-- Provided data follows --

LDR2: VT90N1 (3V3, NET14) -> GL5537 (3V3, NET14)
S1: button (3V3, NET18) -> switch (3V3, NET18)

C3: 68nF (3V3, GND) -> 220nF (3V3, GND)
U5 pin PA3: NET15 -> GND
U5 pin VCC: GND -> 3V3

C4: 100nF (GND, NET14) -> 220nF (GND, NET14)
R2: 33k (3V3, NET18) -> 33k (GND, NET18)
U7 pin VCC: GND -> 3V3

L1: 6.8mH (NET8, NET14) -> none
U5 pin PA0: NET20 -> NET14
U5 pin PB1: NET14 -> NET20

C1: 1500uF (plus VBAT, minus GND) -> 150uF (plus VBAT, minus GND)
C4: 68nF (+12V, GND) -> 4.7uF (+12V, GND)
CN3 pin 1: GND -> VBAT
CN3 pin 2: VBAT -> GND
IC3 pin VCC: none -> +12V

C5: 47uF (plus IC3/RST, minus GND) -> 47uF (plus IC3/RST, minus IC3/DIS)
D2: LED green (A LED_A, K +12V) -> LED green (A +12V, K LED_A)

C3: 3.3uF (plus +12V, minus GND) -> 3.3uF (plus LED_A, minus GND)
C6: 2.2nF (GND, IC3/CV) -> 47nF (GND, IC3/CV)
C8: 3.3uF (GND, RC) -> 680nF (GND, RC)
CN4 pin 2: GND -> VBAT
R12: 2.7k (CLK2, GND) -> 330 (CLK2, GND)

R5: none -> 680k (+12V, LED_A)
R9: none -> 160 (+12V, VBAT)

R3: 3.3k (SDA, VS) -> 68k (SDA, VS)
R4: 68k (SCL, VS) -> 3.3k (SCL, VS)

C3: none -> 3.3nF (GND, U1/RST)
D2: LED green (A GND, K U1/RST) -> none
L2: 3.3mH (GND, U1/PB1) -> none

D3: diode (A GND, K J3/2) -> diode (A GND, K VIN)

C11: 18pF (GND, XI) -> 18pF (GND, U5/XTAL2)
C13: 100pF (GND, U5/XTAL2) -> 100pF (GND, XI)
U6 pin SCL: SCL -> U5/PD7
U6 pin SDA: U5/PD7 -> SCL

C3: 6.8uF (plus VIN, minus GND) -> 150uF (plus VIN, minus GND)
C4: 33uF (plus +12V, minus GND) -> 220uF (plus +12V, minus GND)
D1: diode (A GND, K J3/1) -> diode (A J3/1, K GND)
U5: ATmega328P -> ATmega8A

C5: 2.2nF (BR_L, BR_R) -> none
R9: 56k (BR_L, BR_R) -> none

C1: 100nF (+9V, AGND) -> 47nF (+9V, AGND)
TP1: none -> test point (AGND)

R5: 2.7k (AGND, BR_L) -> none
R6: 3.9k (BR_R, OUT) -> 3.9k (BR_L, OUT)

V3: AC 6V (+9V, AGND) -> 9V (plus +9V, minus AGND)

-- Provided data concluded --

Task instructions
Going down from the first line of the entries above, restate each line word for word until the line holding "D2: LED green (A LED_A, K" is done.

Final answer
LDR2: VT90N1 (3V3, NET14) -> GL5537 (3V3, NET14)
S1: button (3V3, NET18) -> switch (3V3, NET18)

C3: 68nF (3V3, GND) -> 220nF (3V3, GND)
U5 pin PA3: NET15 -> GND
U5 pin VCC: GND -> 3V3

C4: 100nF (GND, NET14) -> 220nF (GND, NET14)
R2: 33k (3V3, NET18) -> 33k (GND, NET18)
U7 pin VCC: GND -> 3V3

L1: 6.8mH (NET8, NET14) -> none
U5 pin PA0: NET20 -> NET14
U5 pin PB1: NET14 -> NET20

C1: 1500uF (plus VBAT, minus GND) -> 150uF (plus VBAT, minus GND)
C4: 68nF (+12V, GND) -> 4.7uF (+12V, GND)
CN3 pin 1: GND -> VBAT
CN3 pin 2: VBAT -> GND
IC3 pin VCC: none -> +12V

C5: 47uF (plus IC3/RST, minus GND) -> 47uF (plus IC3/RST, minus IC3/DIS)
D2: LED green (A LED_A, K +12V) -> LED green (A +12V, K LED_A)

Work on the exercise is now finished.